[Object tracking records]
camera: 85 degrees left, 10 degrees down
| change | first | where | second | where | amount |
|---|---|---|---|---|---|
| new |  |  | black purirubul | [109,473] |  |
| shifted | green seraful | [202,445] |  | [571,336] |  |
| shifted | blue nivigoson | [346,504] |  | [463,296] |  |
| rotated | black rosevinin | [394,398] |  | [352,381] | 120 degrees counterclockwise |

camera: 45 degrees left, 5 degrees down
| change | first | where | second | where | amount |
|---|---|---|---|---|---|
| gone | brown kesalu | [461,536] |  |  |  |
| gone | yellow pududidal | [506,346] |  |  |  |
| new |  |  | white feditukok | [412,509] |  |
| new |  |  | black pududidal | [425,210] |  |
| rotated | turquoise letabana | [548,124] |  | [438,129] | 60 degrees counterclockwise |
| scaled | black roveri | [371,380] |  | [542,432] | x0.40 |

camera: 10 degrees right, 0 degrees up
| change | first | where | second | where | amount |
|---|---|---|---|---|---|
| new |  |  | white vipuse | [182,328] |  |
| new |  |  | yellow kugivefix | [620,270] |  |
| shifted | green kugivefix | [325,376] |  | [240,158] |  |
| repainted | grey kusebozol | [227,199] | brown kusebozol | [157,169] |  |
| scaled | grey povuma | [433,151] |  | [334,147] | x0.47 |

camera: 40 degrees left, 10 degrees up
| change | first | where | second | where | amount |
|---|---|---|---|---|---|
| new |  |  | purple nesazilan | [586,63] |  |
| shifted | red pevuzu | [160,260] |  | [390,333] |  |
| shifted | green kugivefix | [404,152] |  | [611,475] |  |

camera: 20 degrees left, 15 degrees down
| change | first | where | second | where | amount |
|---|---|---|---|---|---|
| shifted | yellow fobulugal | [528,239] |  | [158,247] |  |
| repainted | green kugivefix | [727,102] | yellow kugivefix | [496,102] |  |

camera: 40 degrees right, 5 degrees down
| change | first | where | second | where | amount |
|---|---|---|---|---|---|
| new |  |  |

→ **What to produce**
Please output exactly the lines between the one holding "green seraful |" and the one holding "shifted | blue" in the records above, inclusive, and nothing more.

→ **Finished task**
| shifted | green seraful | [202,445] |  | [571,336] |  |
| shifted | blue nivigoson | [346,504] |  | [463,296] |  |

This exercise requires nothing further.